(Dataset records begins)
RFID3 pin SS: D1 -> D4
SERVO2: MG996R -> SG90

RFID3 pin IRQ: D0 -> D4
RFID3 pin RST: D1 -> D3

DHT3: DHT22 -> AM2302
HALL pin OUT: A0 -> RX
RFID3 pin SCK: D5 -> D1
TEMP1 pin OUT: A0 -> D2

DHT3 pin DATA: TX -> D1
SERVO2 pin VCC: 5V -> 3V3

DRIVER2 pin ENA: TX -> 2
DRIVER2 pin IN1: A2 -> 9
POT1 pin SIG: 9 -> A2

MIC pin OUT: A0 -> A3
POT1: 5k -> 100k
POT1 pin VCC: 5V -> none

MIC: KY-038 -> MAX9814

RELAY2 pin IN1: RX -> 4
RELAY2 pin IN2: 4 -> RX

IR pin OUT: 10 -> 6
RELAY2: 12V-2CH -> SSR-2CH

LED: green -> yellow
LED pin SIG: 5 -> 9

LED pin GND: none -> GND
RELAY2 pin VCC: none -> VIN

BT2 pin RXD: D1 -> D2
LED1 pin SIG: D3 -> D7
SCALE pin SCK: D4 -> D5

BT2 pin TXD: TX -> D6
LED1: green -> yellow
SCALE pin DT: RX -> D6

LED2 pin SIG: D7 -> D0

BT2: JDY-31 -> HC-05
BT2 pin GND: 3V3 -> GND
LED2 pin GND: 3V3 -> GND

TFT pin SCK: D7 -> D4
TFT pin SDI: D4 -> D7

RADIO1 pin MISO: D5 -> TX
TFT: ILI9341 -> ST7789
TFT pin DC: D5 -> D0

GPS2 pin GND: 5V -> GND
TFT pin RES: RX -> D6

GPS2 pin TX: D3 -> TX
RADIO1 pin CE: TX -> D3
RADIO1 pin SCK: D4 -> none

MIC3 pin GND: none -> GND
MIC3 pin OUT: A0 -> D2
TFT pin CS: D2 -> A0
(Dataset records ends)
What you will do ▸ Look for the word "none" in the data, then return every line that contains it.

Solved exercise ▸
POT1 pin VCC: 5V -> none
LED pin GND: none -> GND
RELAY2 pin VCC: none -> VIN
RADIO1 pin SCK: D4 -> none
MIC3 pin GND: none -> GND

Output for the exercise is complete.